── Information provided ──

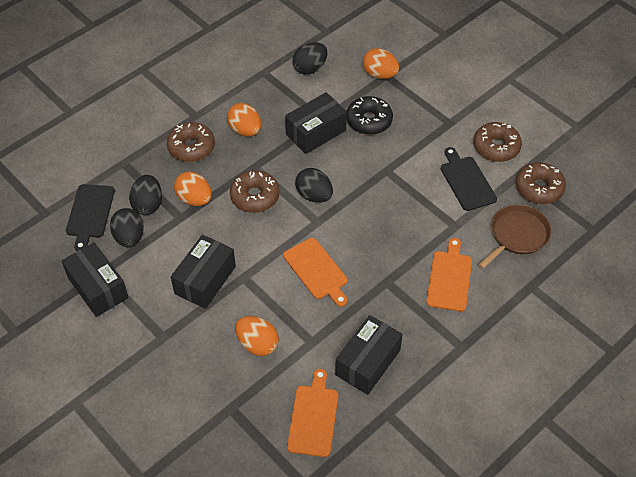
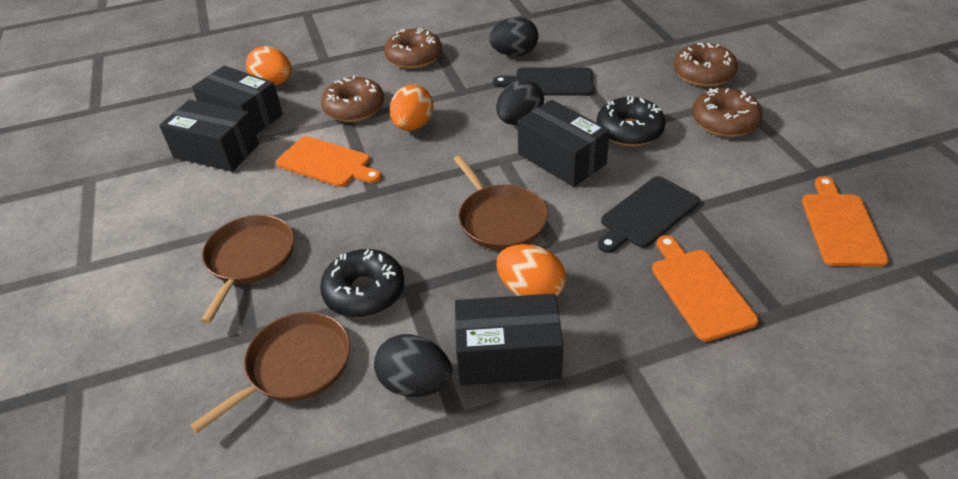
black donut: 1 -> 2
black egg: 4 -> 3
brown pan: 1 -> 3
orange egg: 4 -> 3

───
── Information provided ──

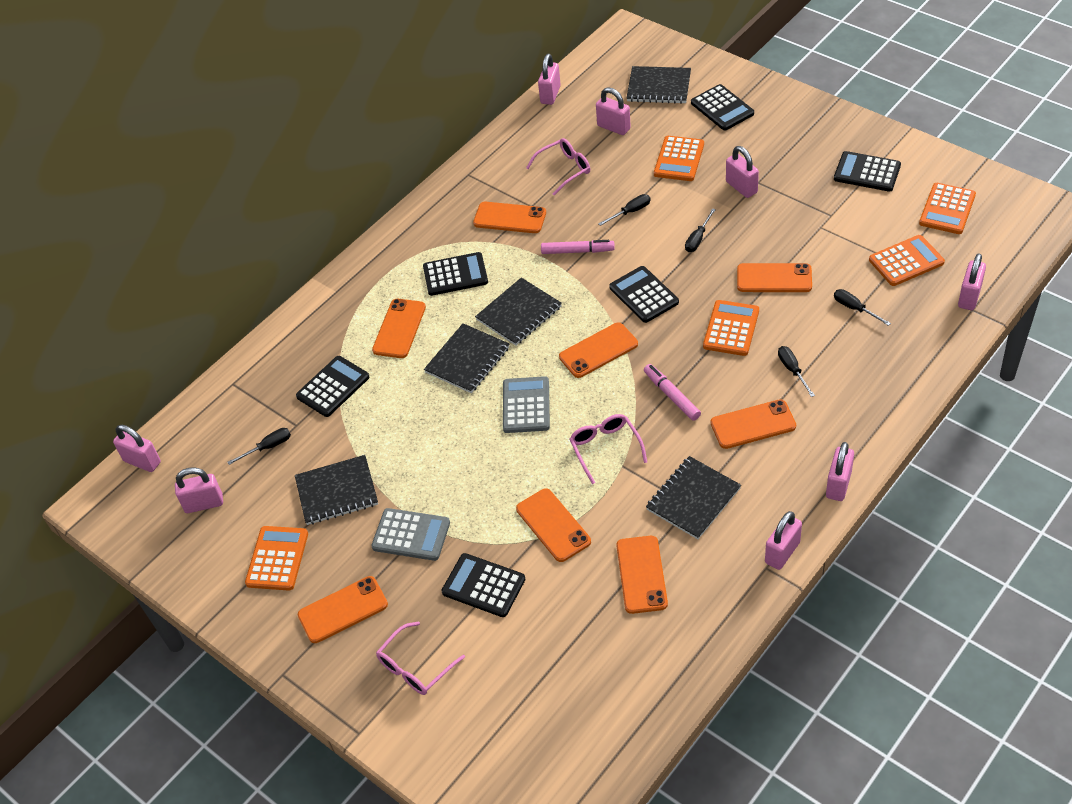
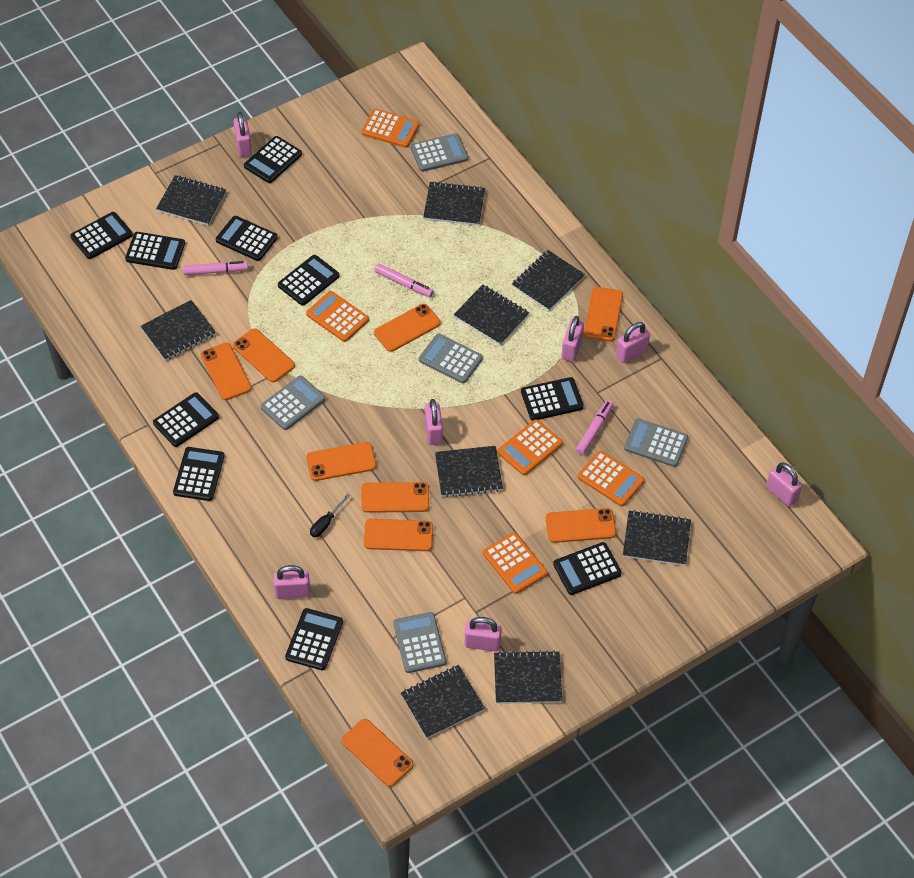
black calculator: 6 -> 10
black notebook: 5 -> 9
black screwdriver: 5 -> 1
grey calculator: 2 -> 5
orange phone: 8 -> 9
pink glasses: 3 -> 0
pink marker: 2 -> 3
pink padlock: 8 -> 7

───

*About this task*
When the word "black" shows up in a line of the entries, report that line.

*Response to this task*
black donut: 1 -> 2
black egg: 4 -> 3
black calculator: 6 -> 10
black notebook: 5 -> 9
black screwdriver: 5 -> 1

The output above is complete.